[Records excerpted from a collection]
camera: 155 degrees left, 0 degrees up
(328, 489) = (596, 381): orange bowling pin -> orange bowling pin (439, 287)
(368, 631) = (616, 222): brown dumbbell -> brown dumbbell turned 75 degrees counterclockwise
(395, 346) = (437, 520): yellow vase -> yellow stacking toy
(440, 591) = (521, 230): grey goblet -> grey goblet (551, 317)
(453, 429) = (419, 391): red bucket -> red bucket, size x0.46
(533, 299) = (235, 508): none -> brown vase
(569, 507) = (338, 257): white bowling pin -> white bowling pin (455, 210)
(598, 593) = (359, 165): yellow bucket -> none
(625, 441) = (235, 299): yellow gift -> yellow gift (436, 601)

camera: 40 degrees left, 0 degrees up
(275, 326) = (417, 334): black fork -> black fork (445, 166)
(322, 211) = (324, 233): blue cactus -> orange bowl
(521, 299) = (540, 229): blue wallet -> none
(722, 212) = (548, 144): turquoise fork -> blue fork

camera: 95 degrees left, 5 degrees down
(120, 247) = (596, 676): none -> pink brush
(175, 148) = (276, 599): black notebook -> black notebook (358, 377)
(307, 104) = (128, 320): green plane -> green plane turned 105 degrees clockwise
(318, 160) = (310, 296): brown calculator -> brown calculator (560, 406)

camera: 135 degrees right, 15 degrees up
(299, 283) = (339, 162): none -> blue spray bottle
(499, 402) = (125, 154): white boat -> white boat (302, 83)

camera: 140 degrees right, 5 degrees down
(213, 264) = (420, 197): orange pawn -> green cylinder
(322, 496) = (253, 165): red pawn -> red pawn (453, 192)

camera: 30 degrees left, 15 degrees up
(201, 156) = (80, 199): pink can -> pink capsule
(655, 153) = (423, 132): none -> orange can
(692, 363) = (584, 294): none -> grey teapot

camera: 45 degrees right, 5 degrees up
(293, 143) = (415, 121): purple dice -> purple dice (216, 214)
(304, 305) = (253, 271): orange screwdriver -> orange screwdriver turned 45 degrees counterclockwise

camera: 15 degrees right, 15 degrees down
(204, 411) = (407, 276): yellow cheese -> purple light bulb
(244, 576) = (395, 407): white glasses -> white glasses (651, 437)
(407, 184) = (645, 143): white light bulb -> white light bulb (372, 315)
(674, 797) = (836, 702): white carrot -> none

▶ _What you have to do_
Give an exact reproduction of the lines from the one with "camera: 95 degrees left, 5 degrees down" to the final line of the entries, including both.

▶ _Final answer_
camera: 95 degrees left, 5 degrees down
(120, 247) = (596, 676): none -> pink brush
(175, 148) = (276, 599): black notebook -> black notebook (358, 377)
(307, 104) = (128, 320): green plane -> green plane turned 105 degrees clockwise
(318, 160) = (310, 296): brown calculator -> brown calculator (560, 406)

camera: 135 degrees right, 15 degrees up
(299, 283) = (339, 162): none -> blue spray bottle
(499, 402) = (125, 154): white boat -> white boat (302, 83)

camera: 140 degrees right, 5 degrees down
(213, 264) = (420, 197): orange pawn -> green cylinder
(322, 496) = (253, 165): red pawn -> red pawn (453, 192)

camera: 30 degrees left, 15 degrees up
(201, 156) = (80, 199): pink can -> pink capsule
(655, 153) = (423, 132): none -> orange can
(692, 363) = (584, 294): none -> grey teapot

camera: 45 degrees right, 5 degrees up
(293, 143) = (415, 121): purple dice -> purple dice (216, 214)
(304, 305) = (253, 271): orange screwdriver -> orange screwdriver turned 45 degrees counterclockwise

camera: 15 degrees right, 15 degrees down
(204, 411) = (407, 276): yellow cheese -> purple light bulb
(244, 576) = (395, 407): white glasses -> white glasses (651, 437)
(407, 184) = (645, 143): white light bulb -> white light bulb (372, 315)
(674, 797) = (836, 702): white carrot -> none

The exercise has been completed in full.